- **TASK STATEMENT**: Filter the entries, keeping every line with the word "flask".

- **Scene comparison data**:

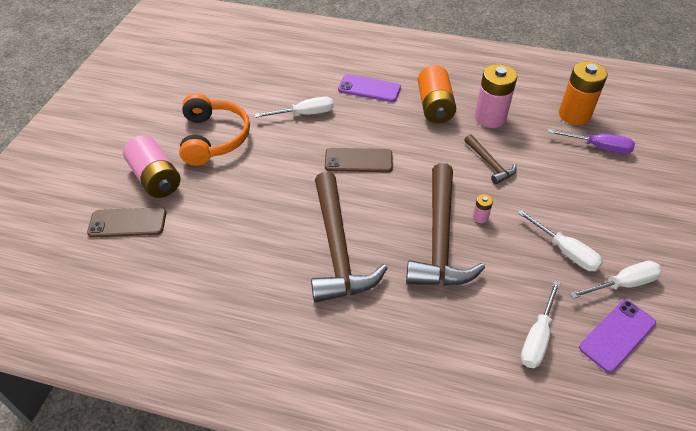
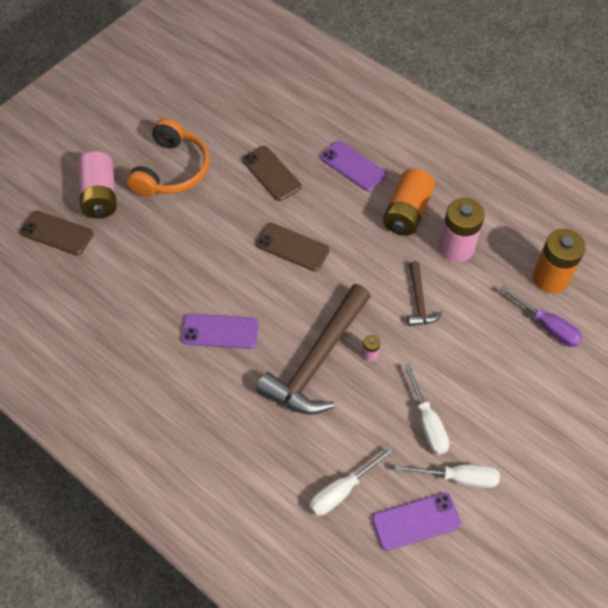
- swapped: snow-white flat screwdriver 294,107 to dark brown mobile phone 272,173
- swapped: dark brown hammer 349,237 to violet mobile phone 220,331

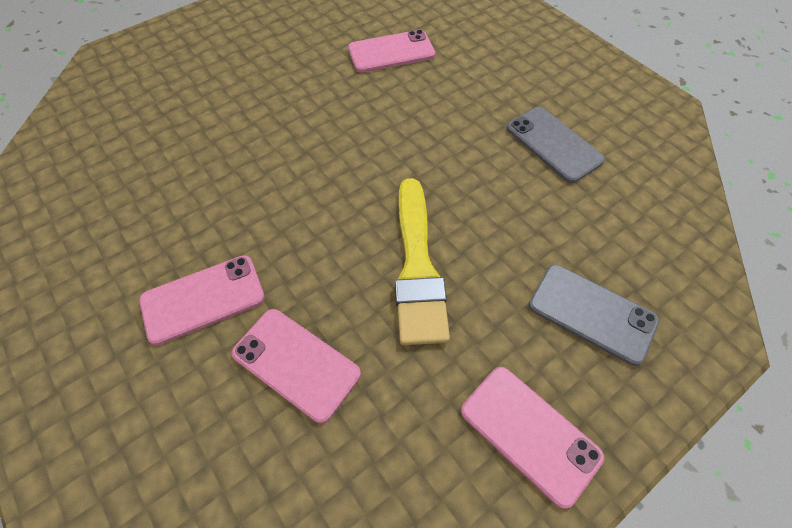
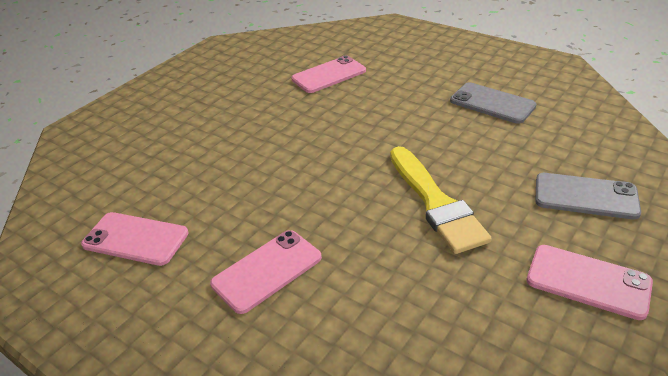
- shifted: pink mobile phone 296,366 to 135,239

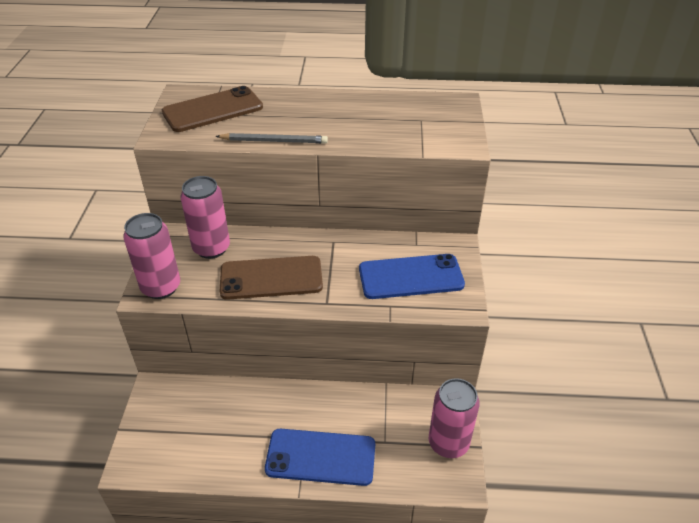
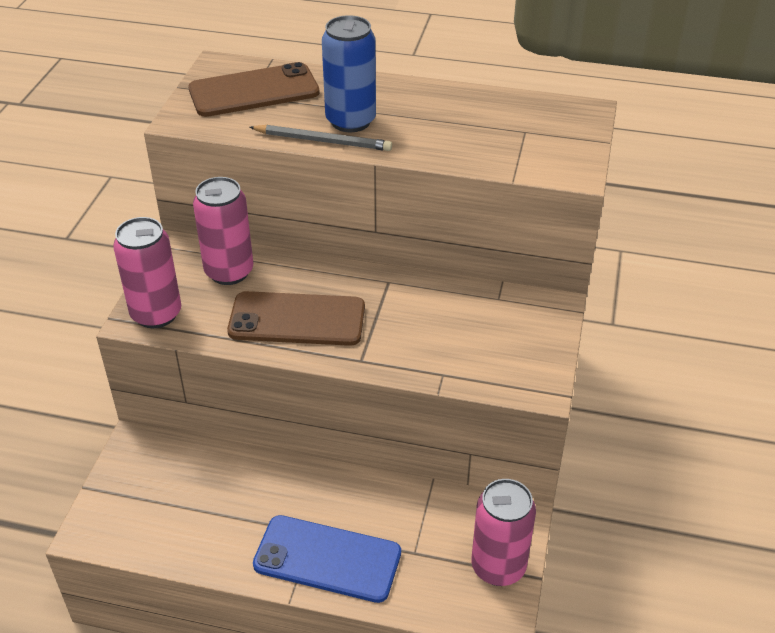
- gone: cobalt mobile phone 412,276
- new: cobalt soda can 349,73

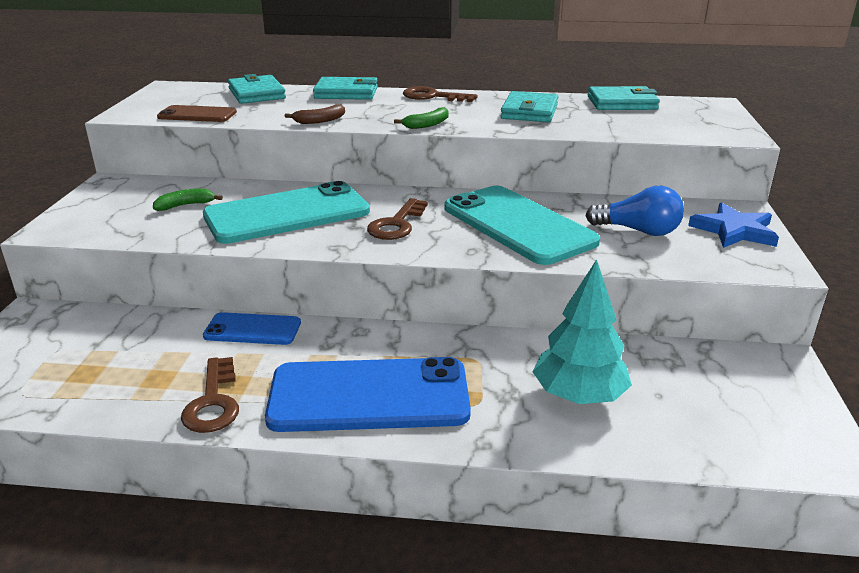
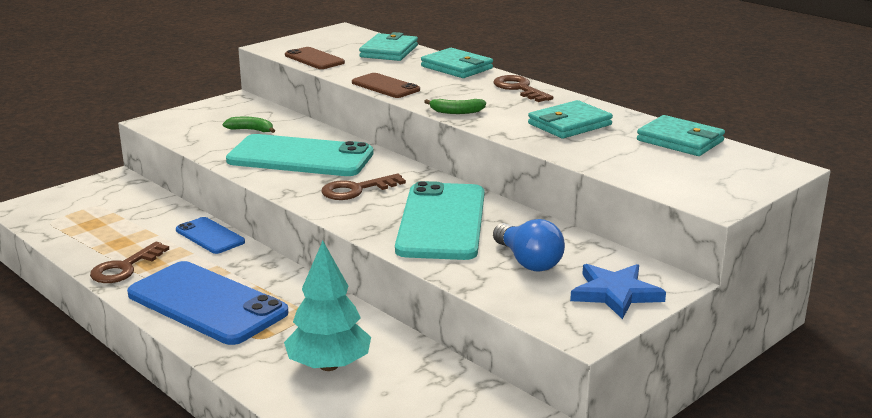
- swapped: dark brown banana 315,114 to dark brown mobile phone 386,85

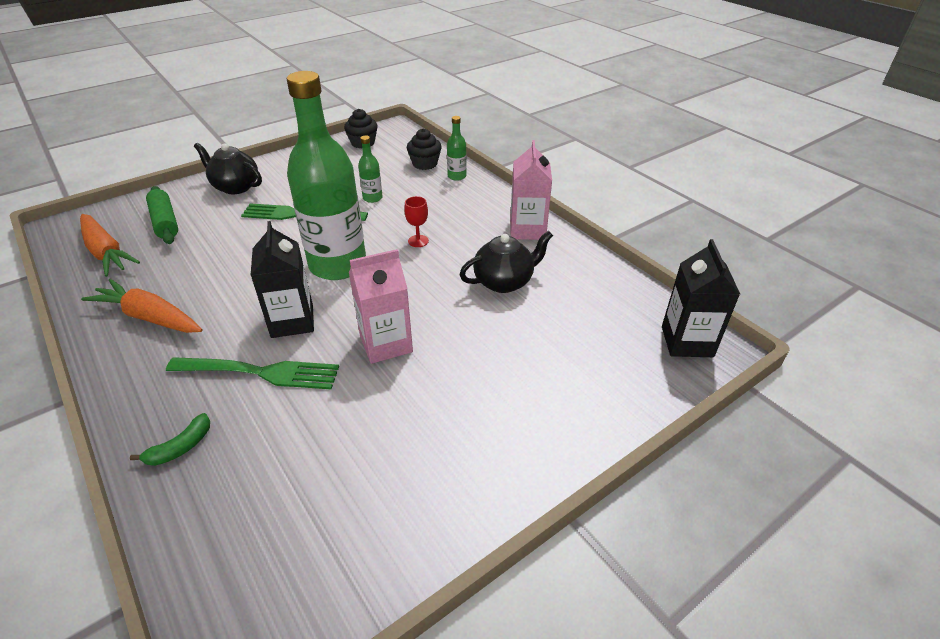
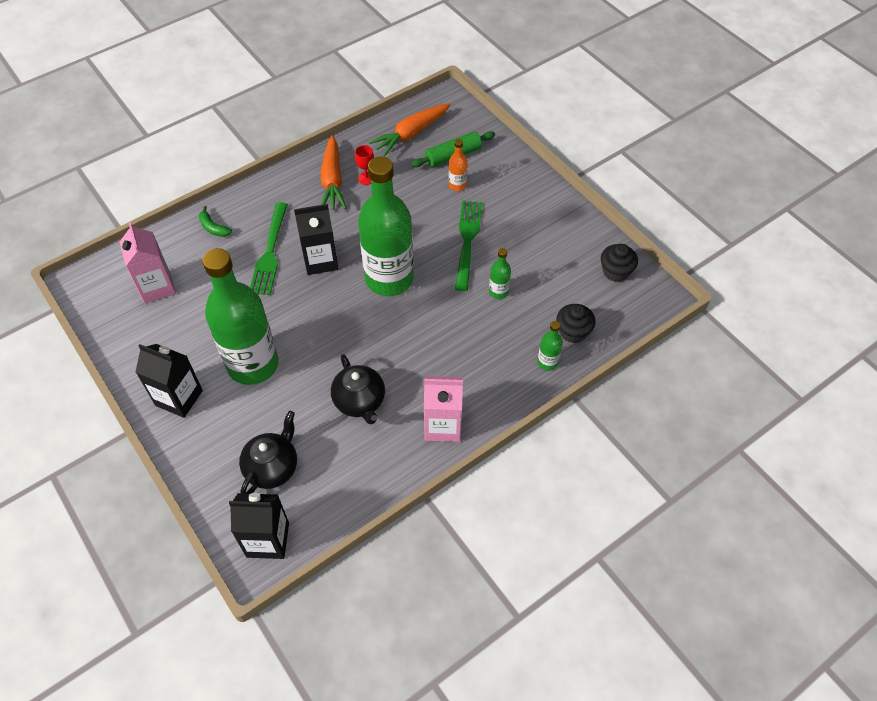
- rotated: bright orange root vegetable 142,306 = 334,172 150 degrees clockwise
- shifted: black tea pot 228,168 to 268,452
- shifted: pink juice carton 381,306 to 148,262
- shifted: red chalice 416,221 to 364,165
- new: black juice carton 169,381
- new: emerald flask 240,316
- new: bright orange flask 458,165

- **TASK ANSWER**:
- new: emerald flask 240,316
- new: bright orange flask 458,165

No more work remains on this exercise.